##### Input records

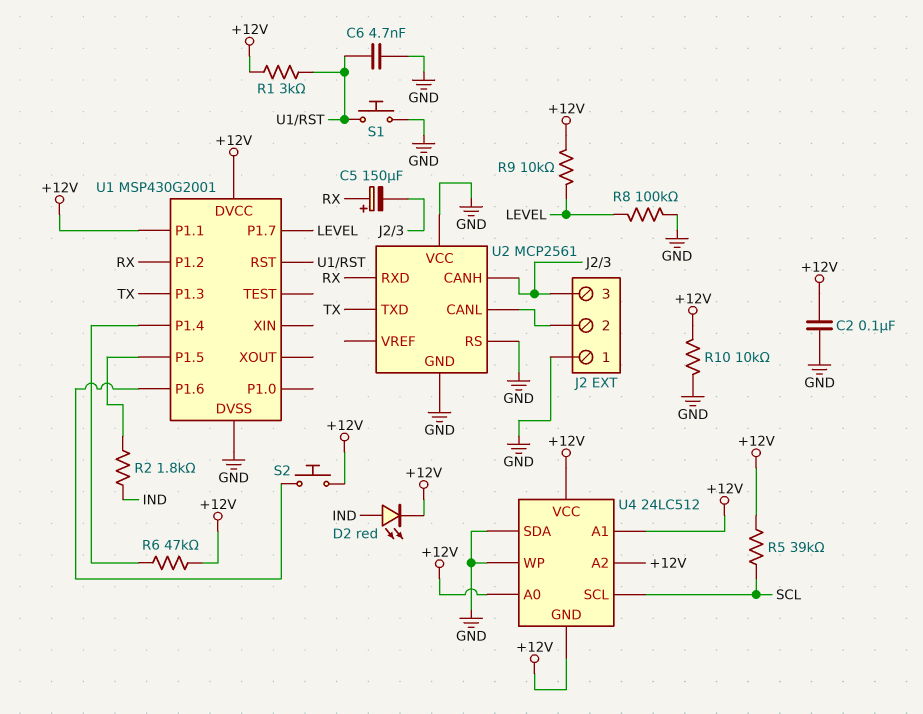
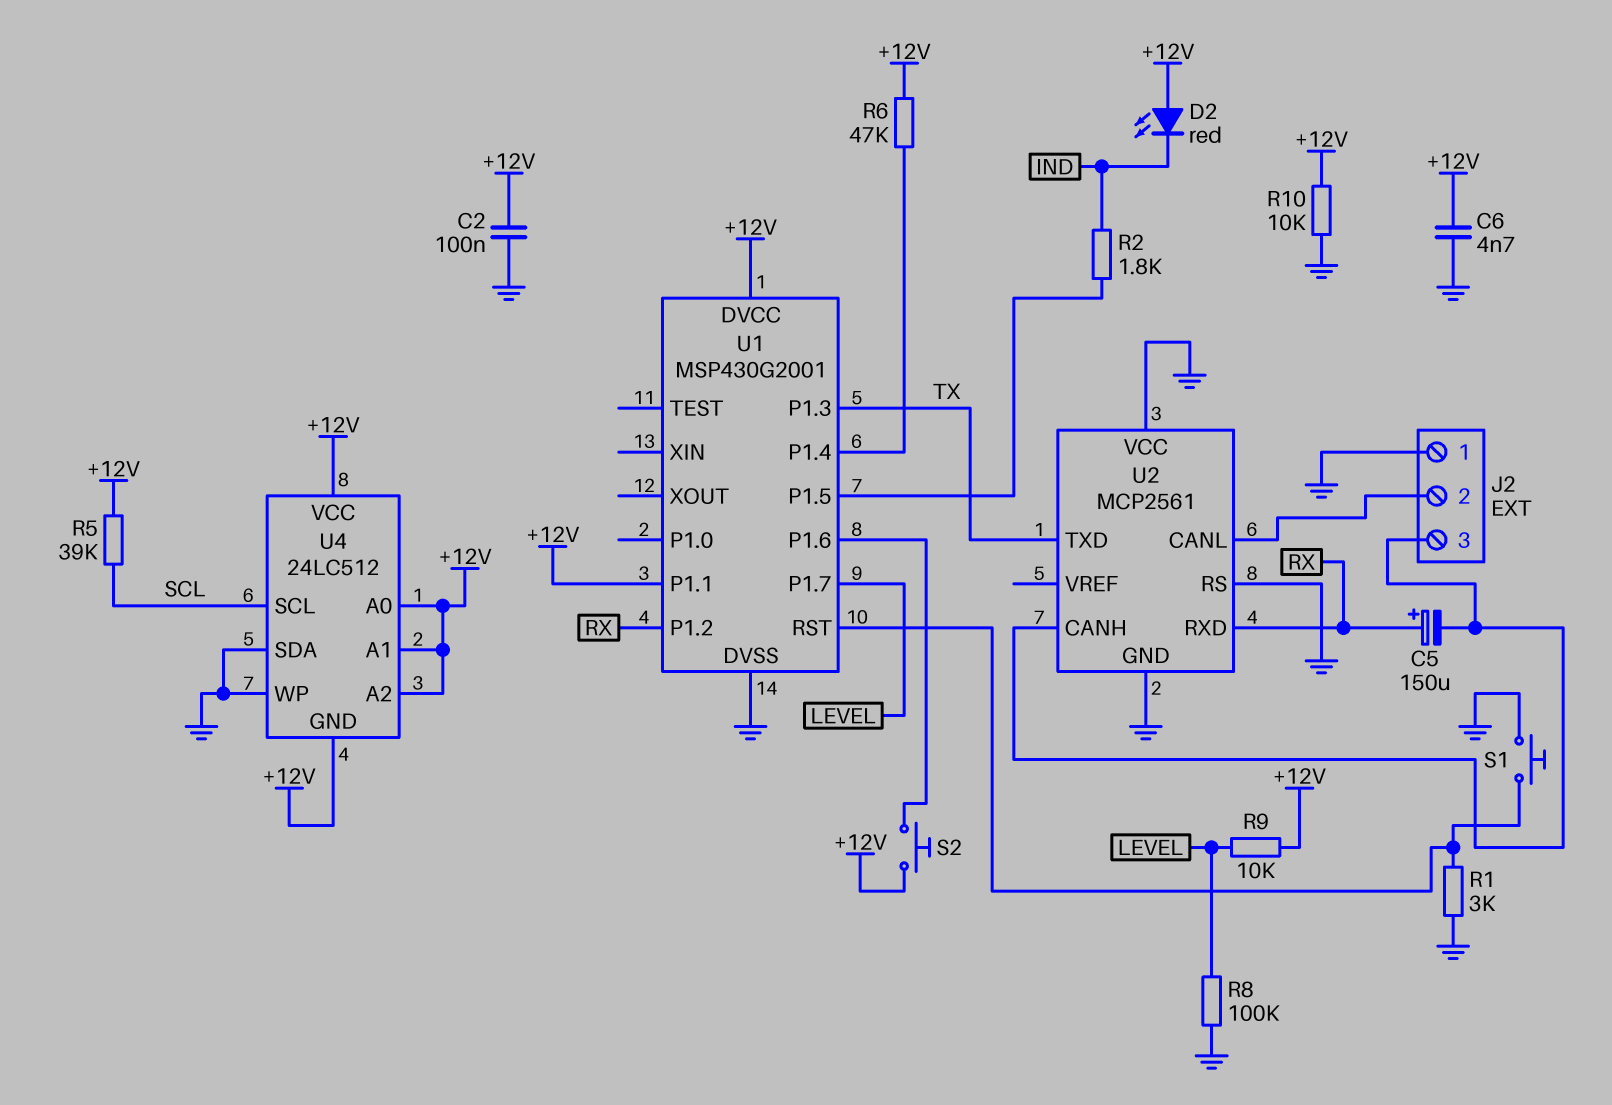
C6: 4.7nF (GND, U1/RST) -> 4.7nF (+12V, GND)
D2: LED red (A IND, K +12V) -> LED red (A +12V, K IND)
R1: 3k (+12V, U1/RST) -> 3k (GND, U1/RST)

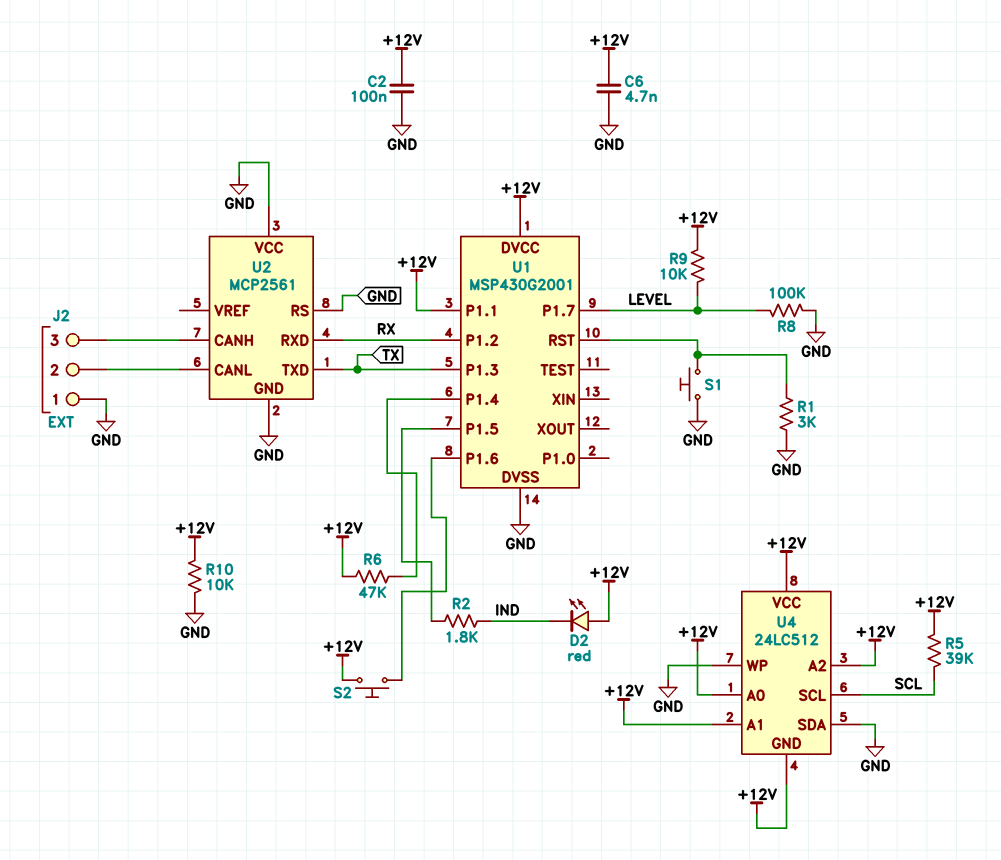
C5: 150uF (plus RX, minus J2/3) -> none

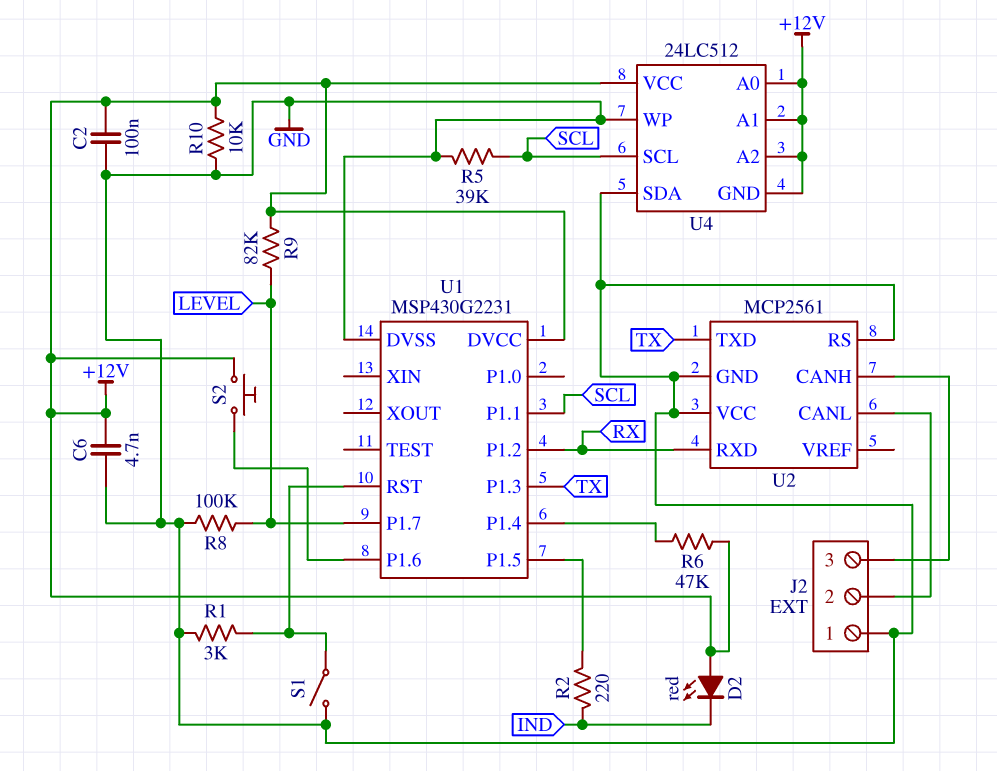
R2: 1.8k (IND, U1/P1.5) -> 220 (IND, U1/P1.5)
R5: 39k (+12V, SCL) -> 39k (GND, SCL)
R9: 10k (+12V, LEVEL) -> 82k (+12V, LEVEL)
S1: button (GND, U1/RST) -> switch (GND, U1/RST)
U1: MSP430G2001 -> MSP430G2231
U1 pin P1.1: +12V -> SCL

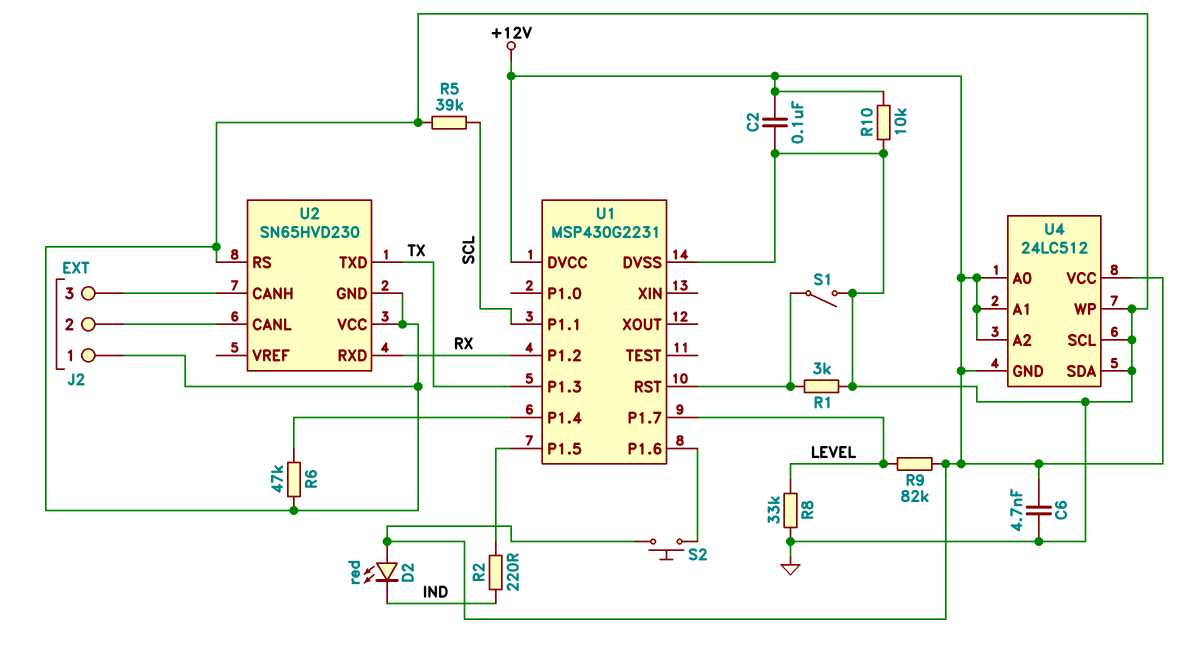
R6: 47k (+12V, U1/P1.4) -> 47k (GND, U1/P1.4)
R8: 100k (GND, LEVEL) -> 33k (GND, LEVEL)
U2: MCP2561 -> SN65HVD230
U4 pin SCL: SCL -> GND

##########

Task to carry out:
Find the line with "R1: 3k (+12V, U1/RST) -> 3k (GND, U1/RST)" in the entries above. Set down exactly every line from it up to and including the line with "U1 pin P1.1: +12V -> SCL", images excluded.

Expected answer:
R1: 3k (+12V, U1/RST) -> 3k (GND, U1/RST)

C5: 150uF (plus RX, minus J2/3) -> none

R2: 1.8k (IND, U1/P1.5) -> 220 (IND, U1/P1.5)
R5: 39k (+12V, SCL) -> 39k (GND, SCL)
R9: 10k (+12V, LEVEL) -> 82k (+12V, LEVEL)
S1: button (GND, U1/RST) -> switch (GND, U1/RST)
U1: MSP430G2001 -> MSP430G2231
U1 pin P1.1: +12V -> SCL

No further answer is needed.